**ABOUT THIS EXERCISE**
In the listing below, identify each line with the word "first" and return those lines.

**DATA RECORDS**
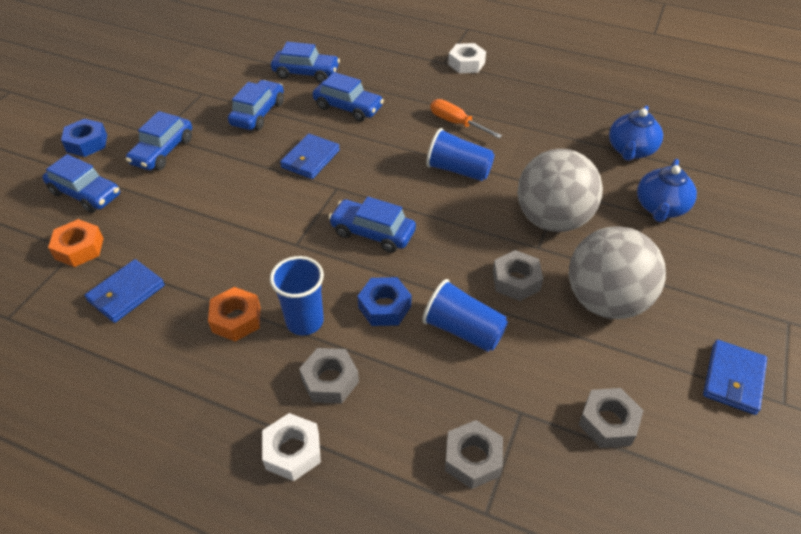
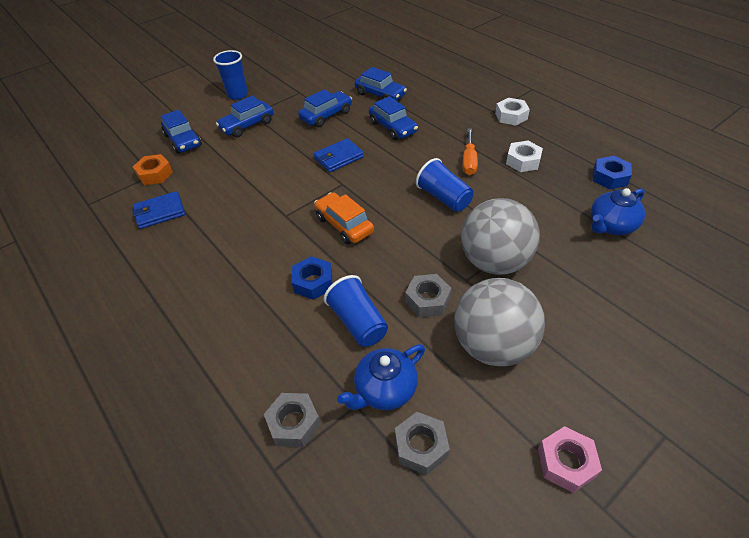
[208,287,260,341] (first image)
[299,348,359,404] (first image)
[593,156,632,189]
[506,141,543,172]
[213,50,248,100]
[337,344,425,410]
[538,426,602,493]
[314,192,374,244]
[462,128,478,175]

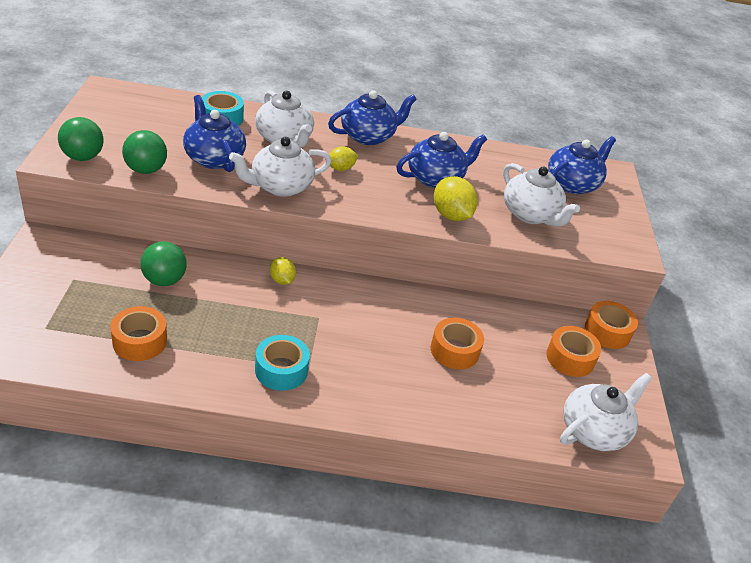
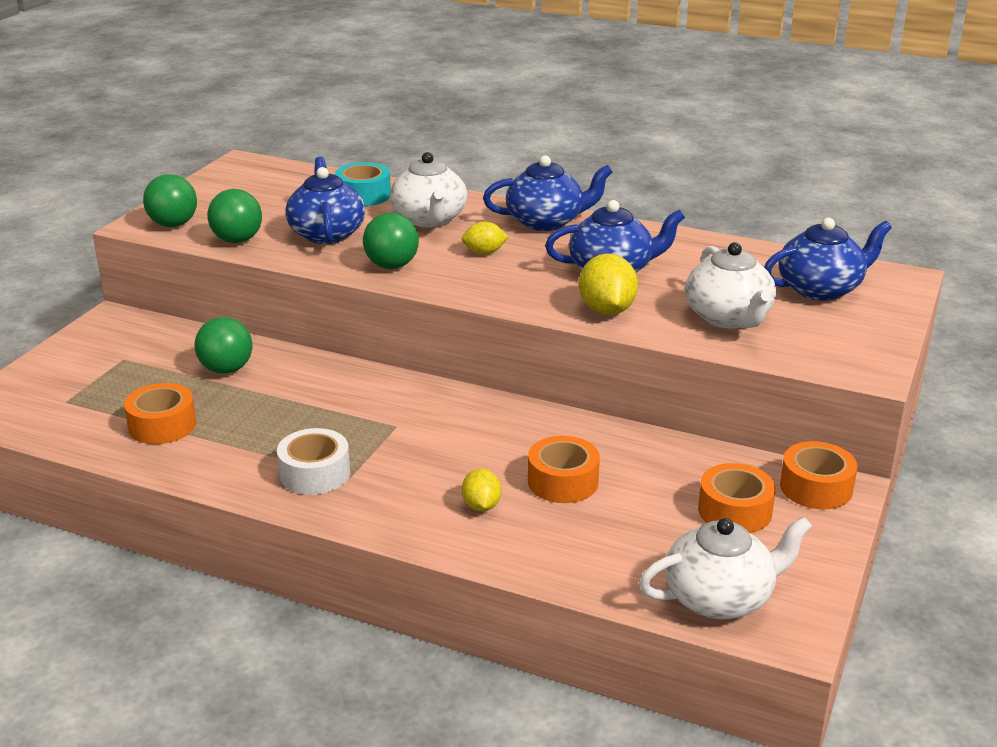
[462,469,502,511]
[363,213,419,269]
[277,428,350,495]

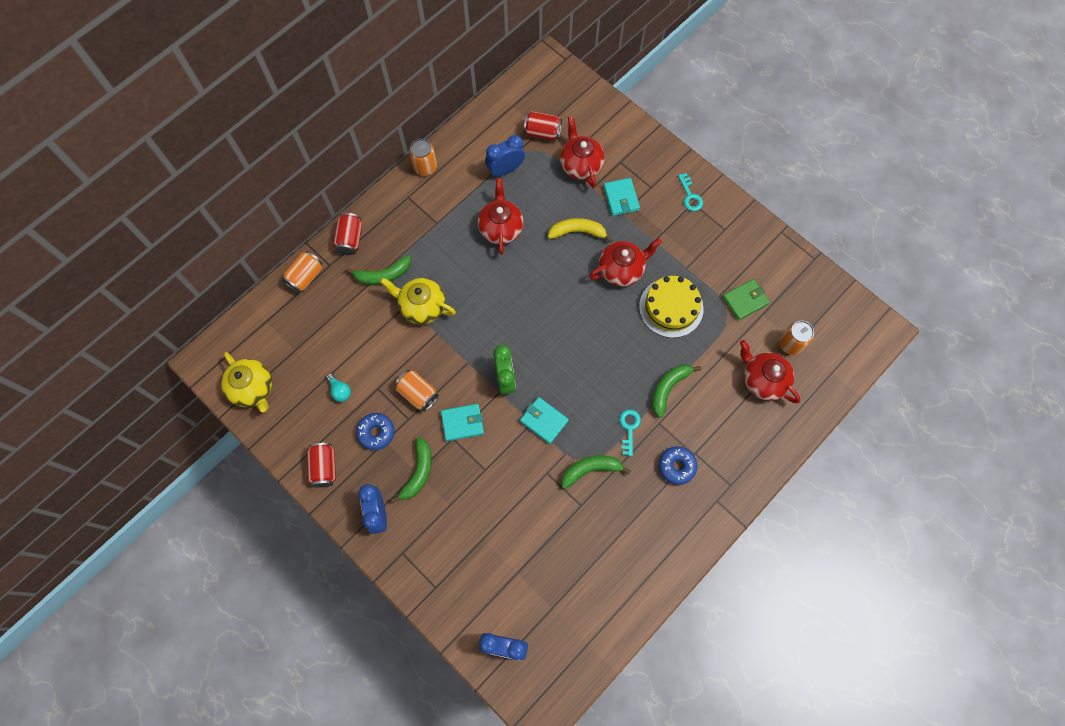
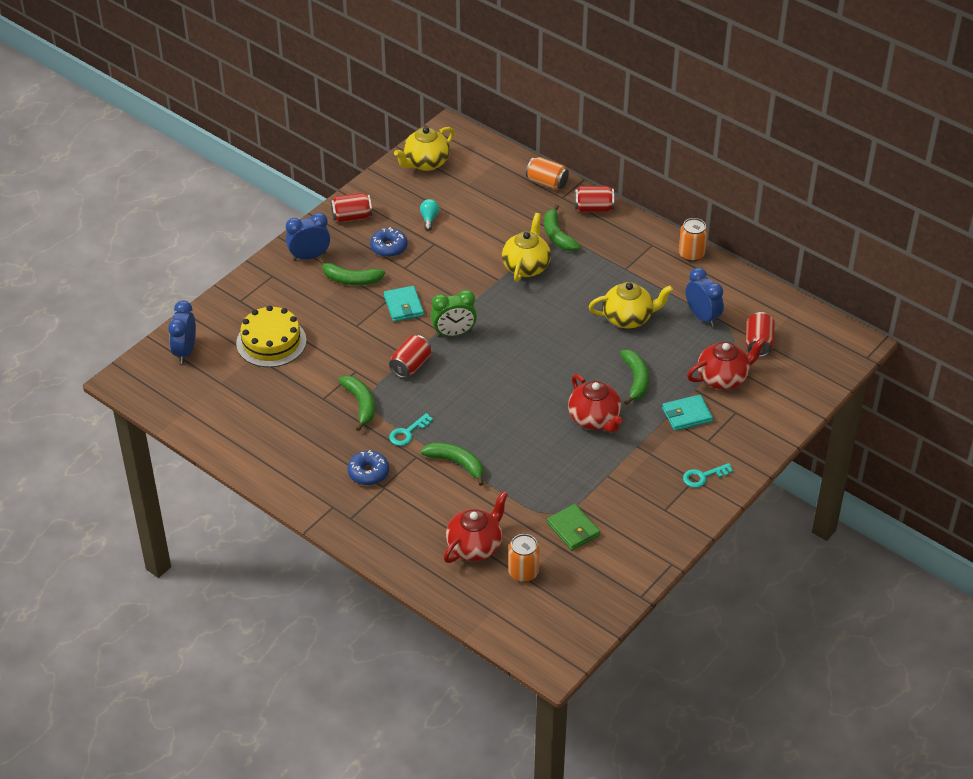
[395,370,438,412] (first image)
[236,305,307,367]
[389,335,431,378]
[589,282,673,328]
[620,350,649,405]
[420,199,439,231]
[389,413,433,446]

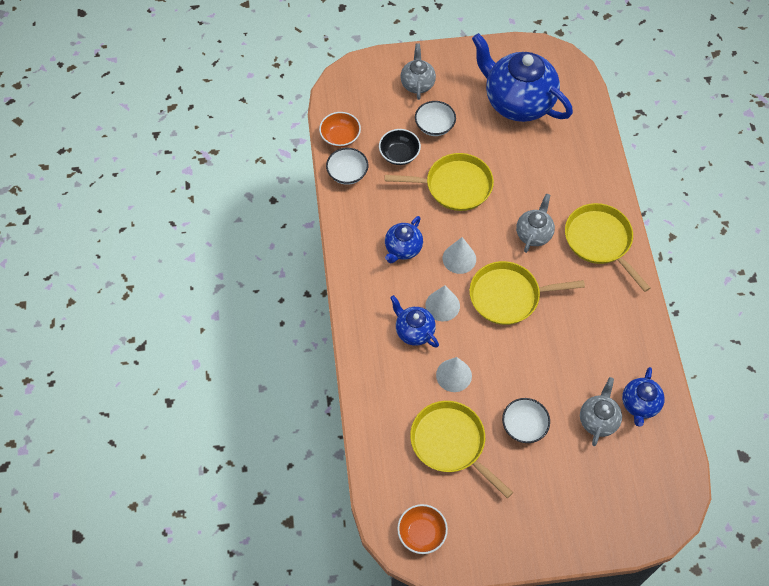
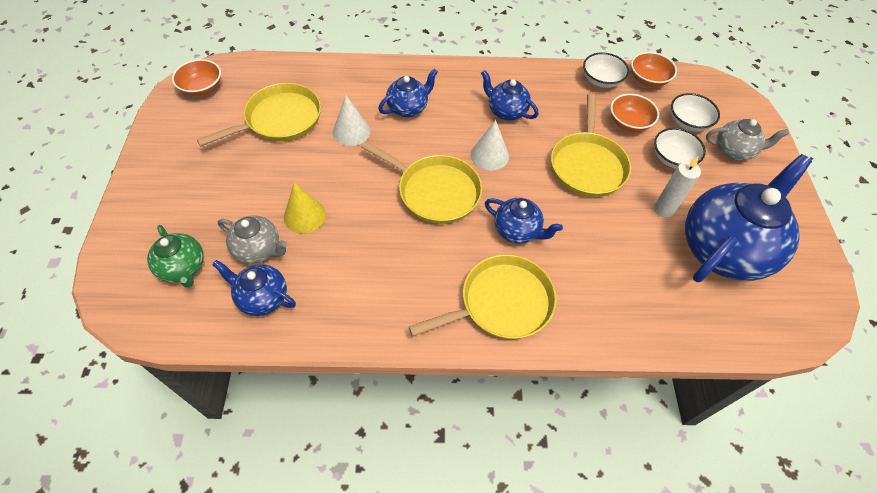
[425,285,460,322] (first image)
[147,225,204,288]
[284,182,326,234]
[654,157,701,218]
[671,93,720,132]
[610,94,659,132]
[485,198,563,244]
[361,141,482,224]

**RESPONSE TO THE EXERCISE**
[208,287,260,341] (first image)
[299,348,359,404] (first image)
[395,370,438,412] (first image)
[425,285,460,322] (first image)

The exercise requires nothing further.